## Your assignment:
Search the listing for the string "white". Copy every line that has it.

▬▬▬▬▬▬▬▬▬▬

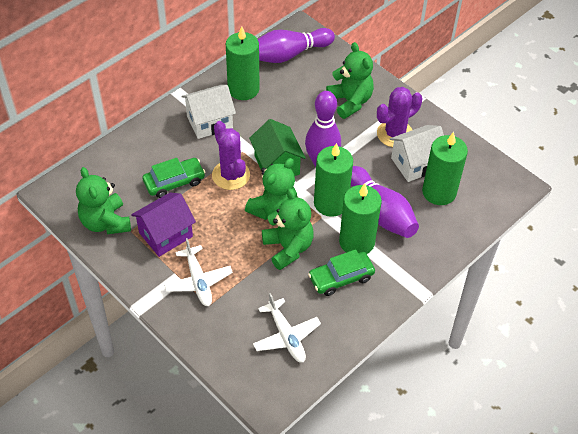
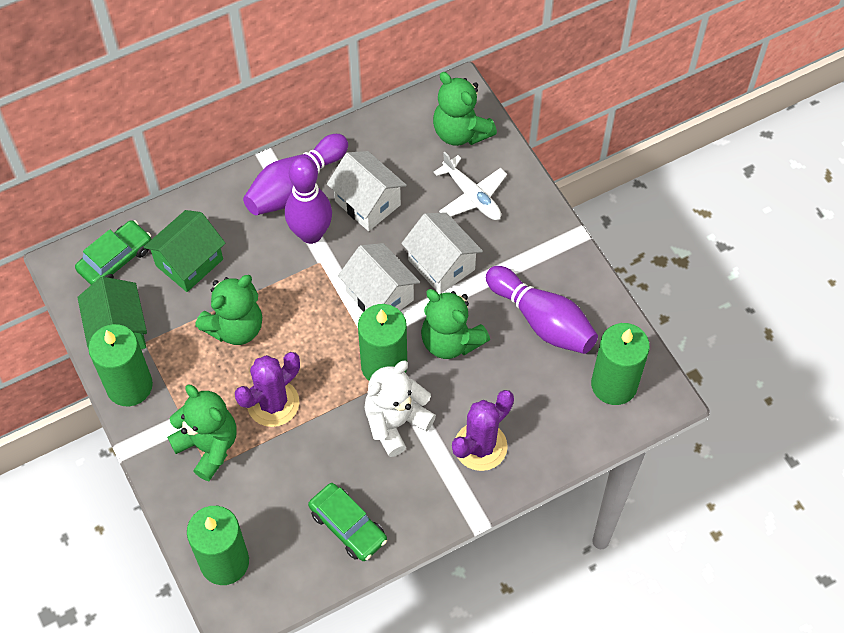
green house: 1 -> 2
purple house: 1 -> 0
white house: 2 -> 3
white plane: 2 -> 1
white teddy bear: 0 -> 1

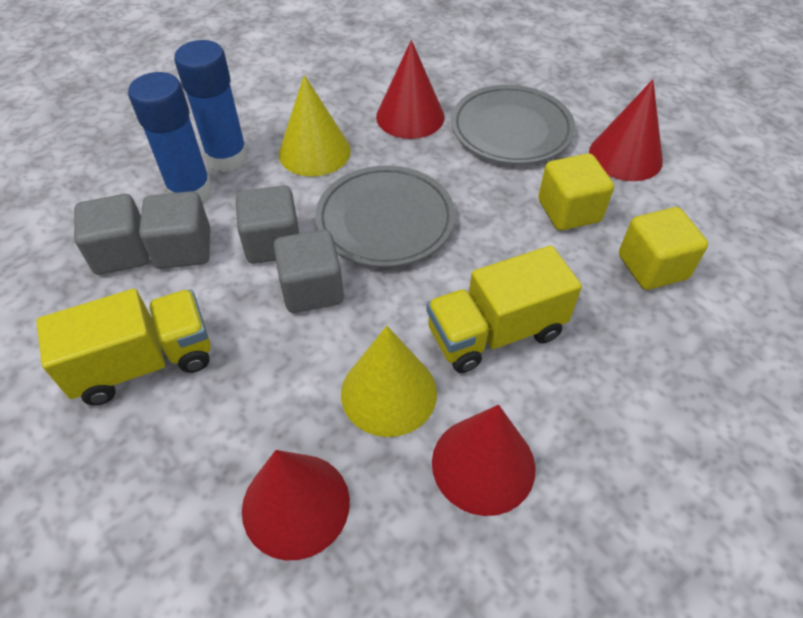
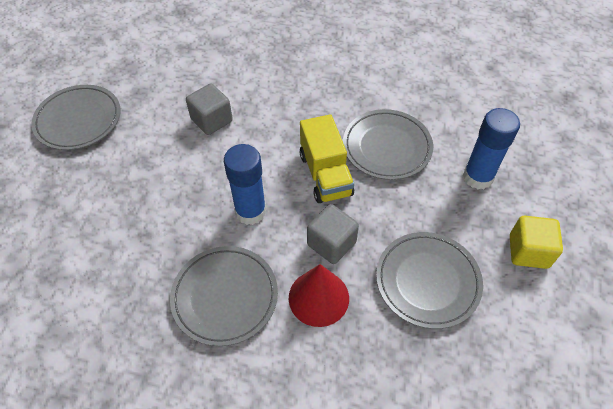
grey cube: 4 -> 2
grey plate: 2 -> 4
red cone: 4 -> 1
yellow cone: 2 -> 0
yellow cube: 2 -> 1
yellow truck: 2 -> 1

▬▬▬▬▬▬▬▬▬▬

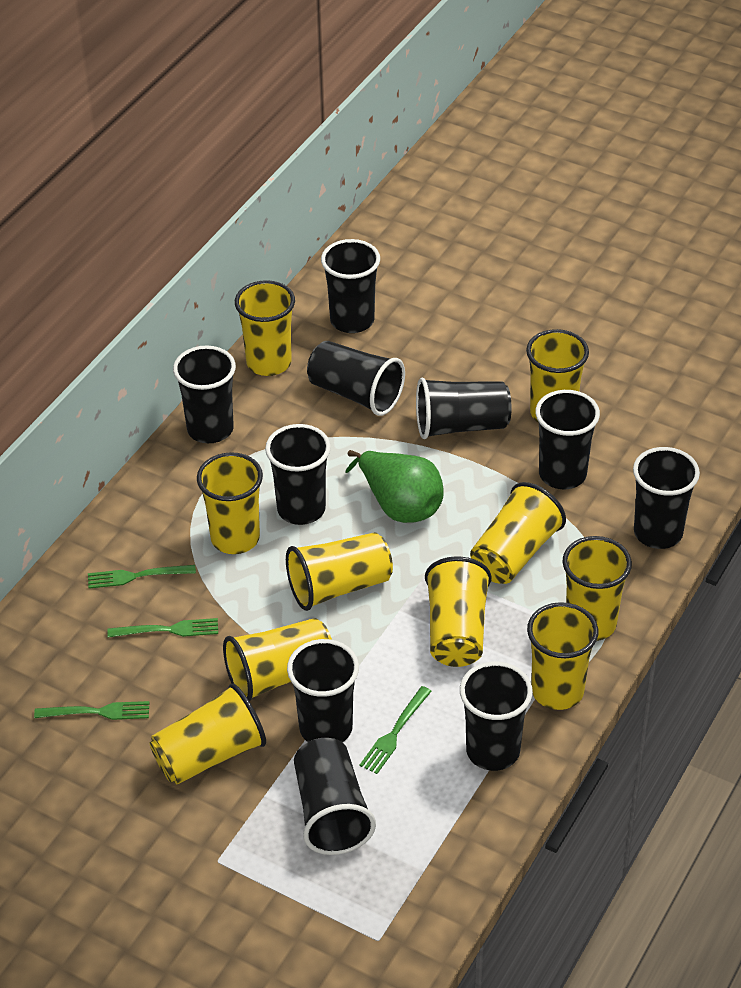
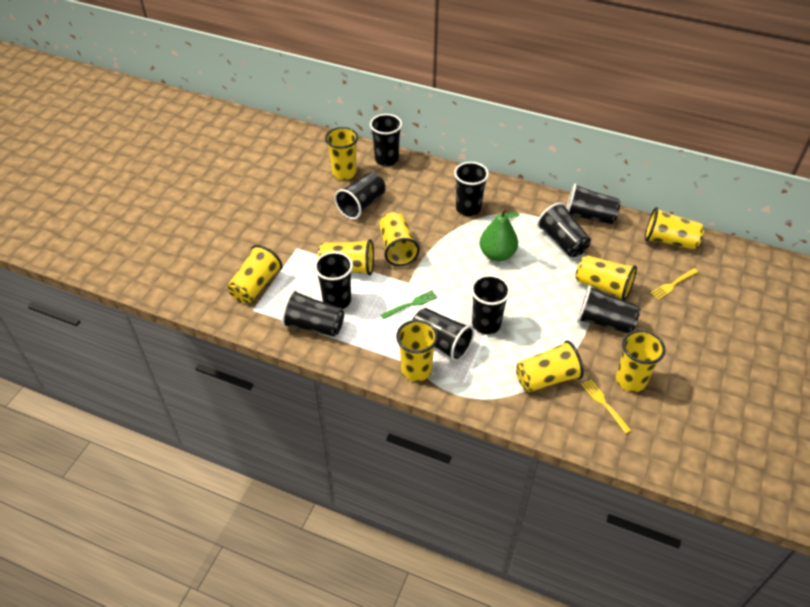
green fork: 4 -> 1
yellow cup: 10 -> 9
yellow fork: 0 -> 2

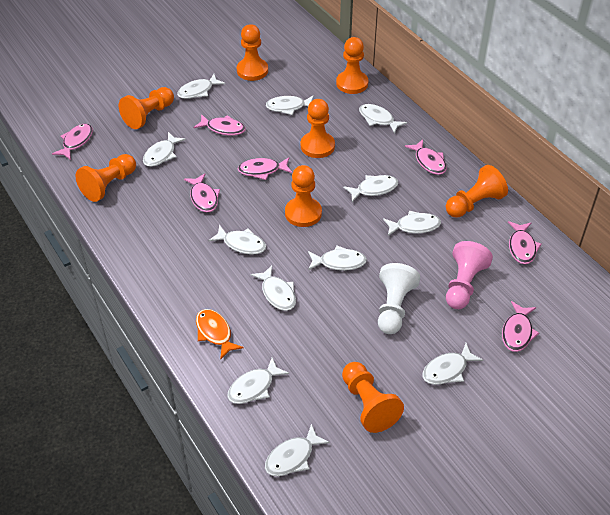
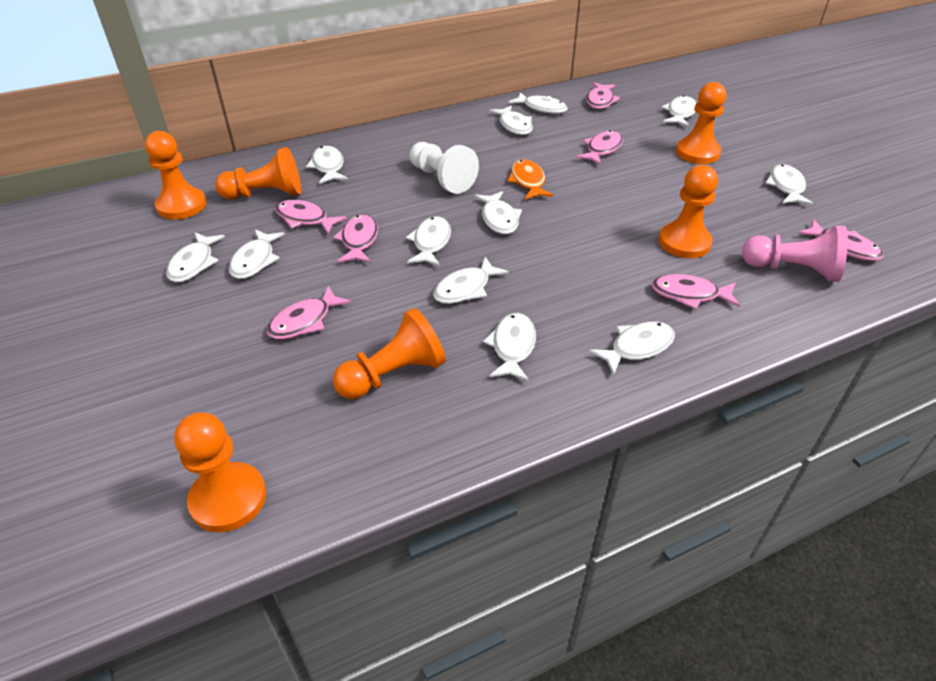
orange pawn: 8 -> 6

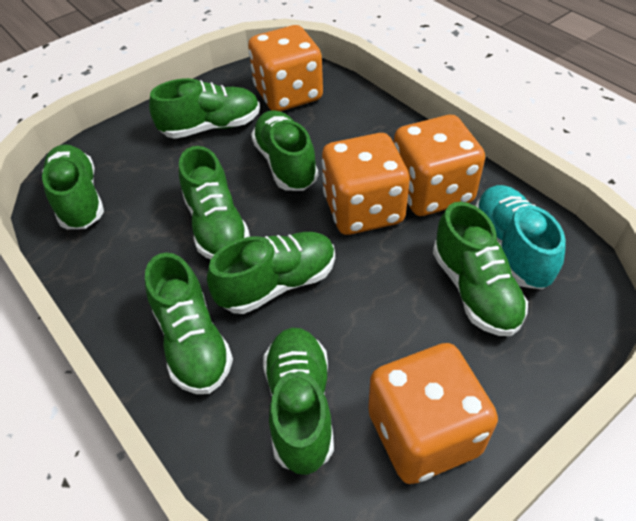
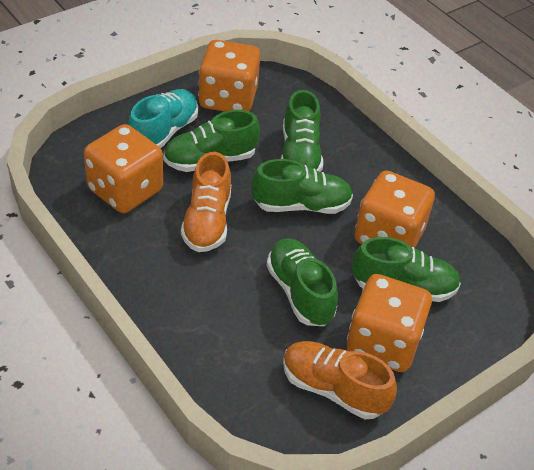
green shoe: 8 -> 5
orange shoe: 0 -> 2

▬▬▬▬▬▬▬▬▬▬

## Exercise solution:
white house: 2 -> 3
white plane: 2 -> 1
white teddy bear: 0 -> 1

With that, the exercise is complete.